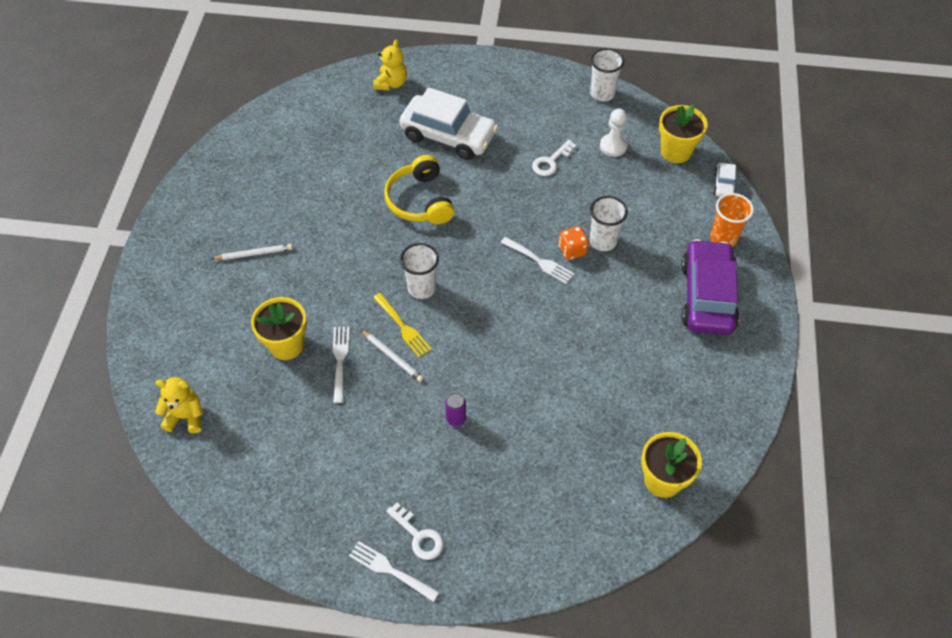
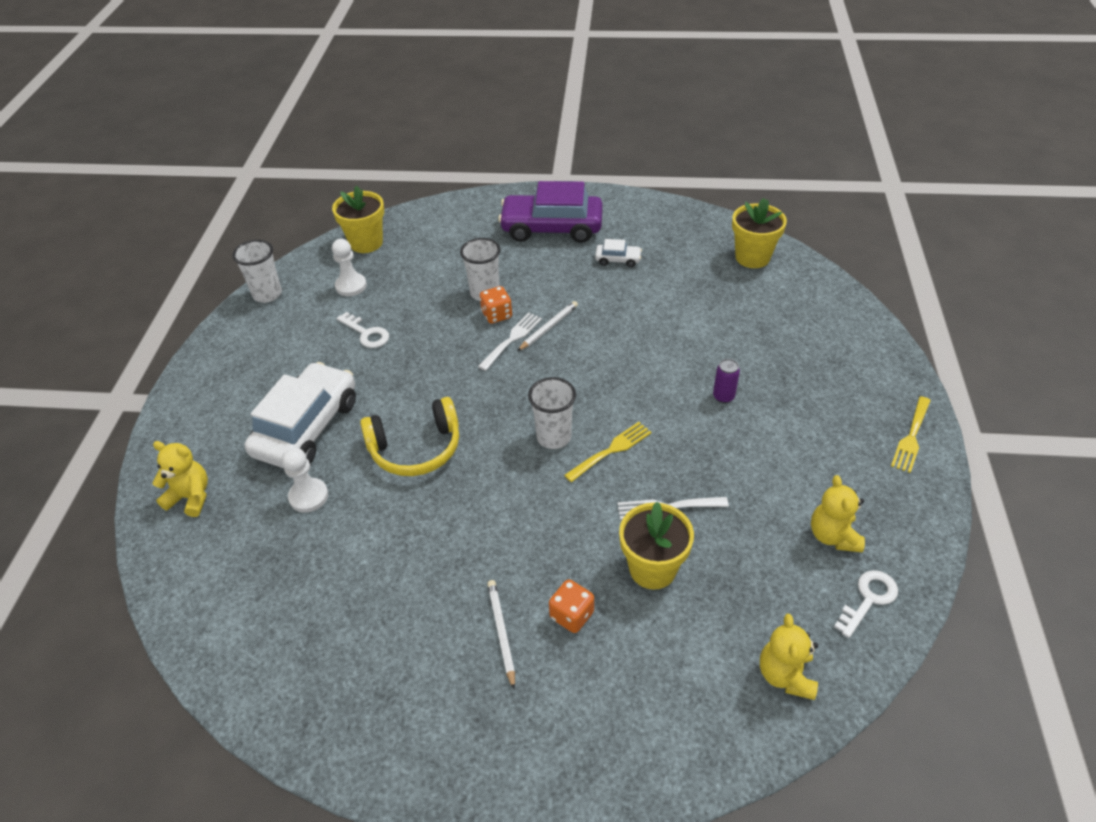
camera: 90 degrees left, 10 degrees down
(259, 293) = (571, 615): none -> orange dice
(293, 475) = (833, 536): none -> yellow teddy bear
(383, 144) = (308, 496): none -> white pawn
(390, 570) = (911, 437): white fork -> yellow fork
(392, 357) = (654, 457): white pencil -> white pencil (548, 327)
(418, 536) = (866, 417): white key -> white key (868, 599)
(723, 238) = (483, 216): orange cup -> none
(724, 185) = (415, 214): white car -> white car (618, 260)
::::
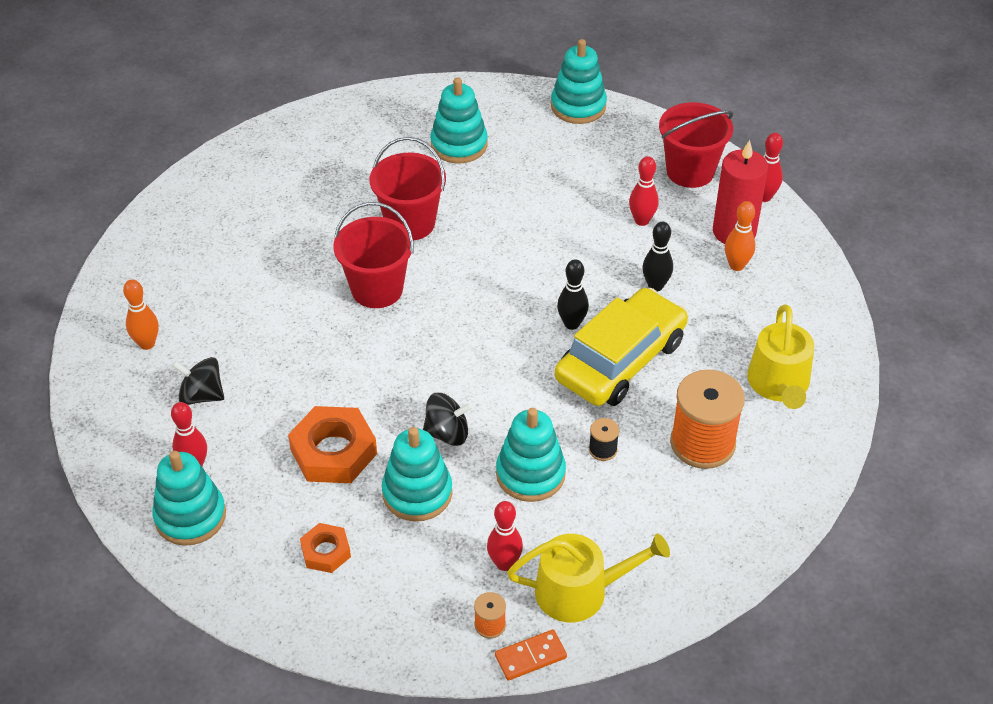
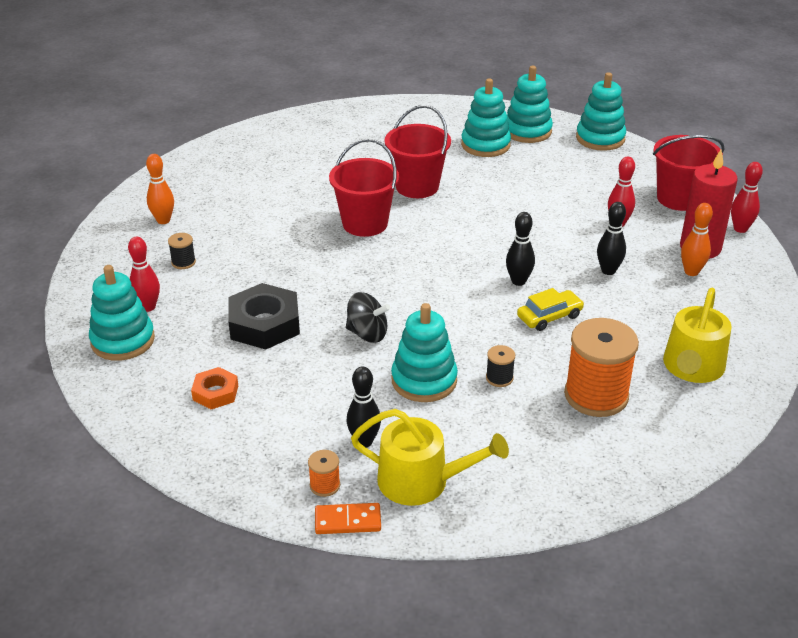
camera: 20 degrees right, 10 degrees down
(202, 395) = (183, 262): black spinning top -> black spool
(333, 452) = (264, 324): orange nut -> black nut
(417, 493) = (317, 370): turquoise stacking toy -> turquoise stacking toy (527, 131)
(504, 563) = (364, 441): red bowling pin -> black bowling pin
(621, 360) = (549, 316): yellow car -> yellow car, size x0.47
::::
§ **WHAT THE EXERCISE ASKS**
Please return only the lines above, starting at the line that has "(390, 570) = (911, 437): white" and ending at the line that has "(724, 185) = (415, 214): white", keeping both and leaving each one unchanged.

§ **ANSWER BOX**
(390, 570) = (911, 437): white fork -> yellow fork
(392, 357) = (654, 457): white pencil -> white pencil (548, 327)
(418, 536) = (866, 417): white key -> white key (868, 599)
(723, 238) = (483, 216): orange cup -> none
(724, 185) = (415, 214): white car -> white car (618, 260)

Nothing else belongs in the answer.